Exercise: Print the data exactly as written, but leave out each picture.

Recorded information:
====

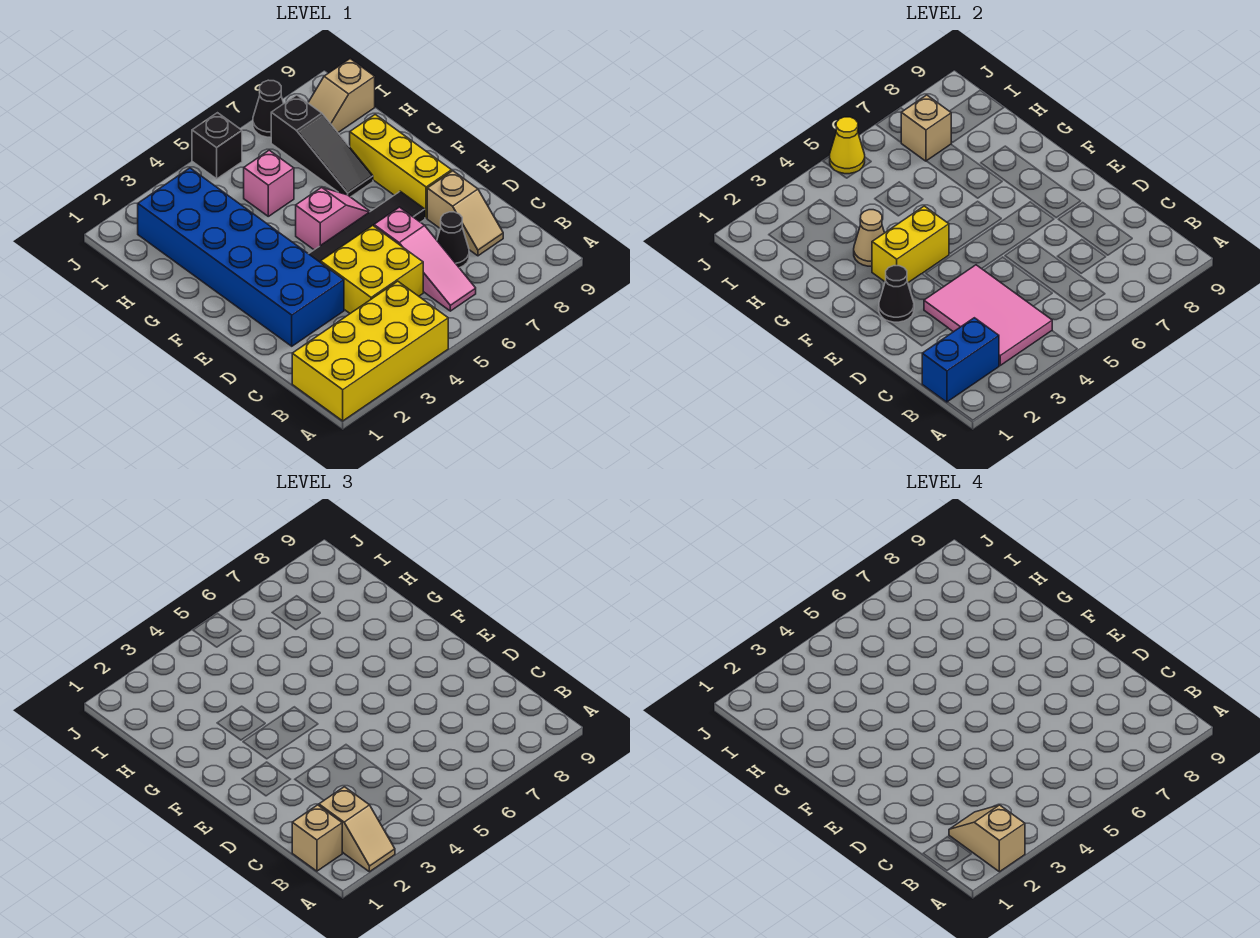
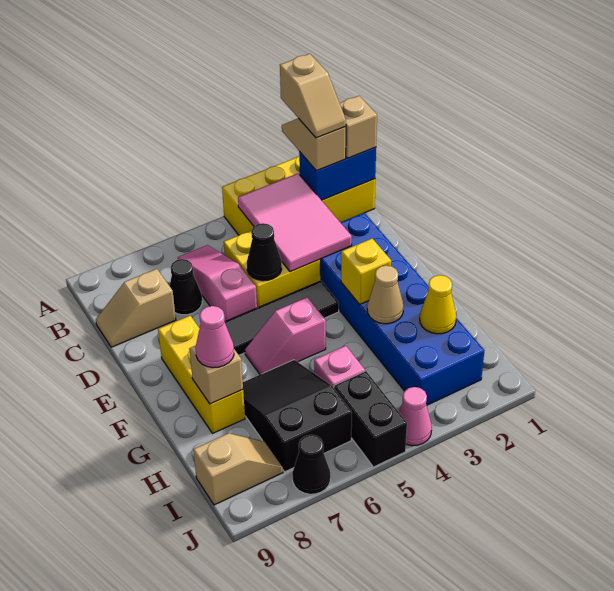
tan 1x2 slope [427,171,503,256] -> tan 1x2 slope turned to [96,269,176,347]
black 1x1 cone [879,266,914,322] -> black 1x1 cone moved to [247,223,282,281]
yellow 1x2 brick [872,206,949,283] -> yellow 1x1 brick [341,239,391,304]
black 1x3 slope [271,95,373,197] -> black 2x3 slope [243,360,352,472]
none -> pink 1x1 cone [196,306,234,368]
tan 1x1 brick [901,95,951,161] -> tan 1x1 brick moved to [189,345,243,404]
none -> pink 1x1 cone [399,387,432,446]
black 1x1 brick [192,113,242,179] -> black 1x2 brick [334,371,407,467]
yellow 1x1 cone [830,117,865,174] -> yellow 1x1 cone moved to [420,275,456,334]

====

Answer for the task:
tan 1x2 slope [427,171,503,256] -> tan 1x2 slope turned to [96,269,176,347]
black 1x1 cone [879,266,914,322] -> black 1x1 cone moved to [247,223,282,281]
yellow 1x2 brick [872,206,949,283] -> yellow 1x1 brick [341,239,391,304]
black 1x3 slope [271,95,373,197] -> black 2x3 slope [243,360,352,472]
none -> pink 1x1 cone [196,306,234,368]
tan 1x1 brick [901,95,951,161] -> tan 1x1 brick moved to [189,345,243,404]
none -> pink 1x1 cone [399,387,432,446]
black 1x1 brick [192,113,242,179] -> black 1x2 brick [334,371,407,467]
yellow 1x1 cone [830,117,865,174] -> yellow 1x1 cone moved to [420,275,456,334]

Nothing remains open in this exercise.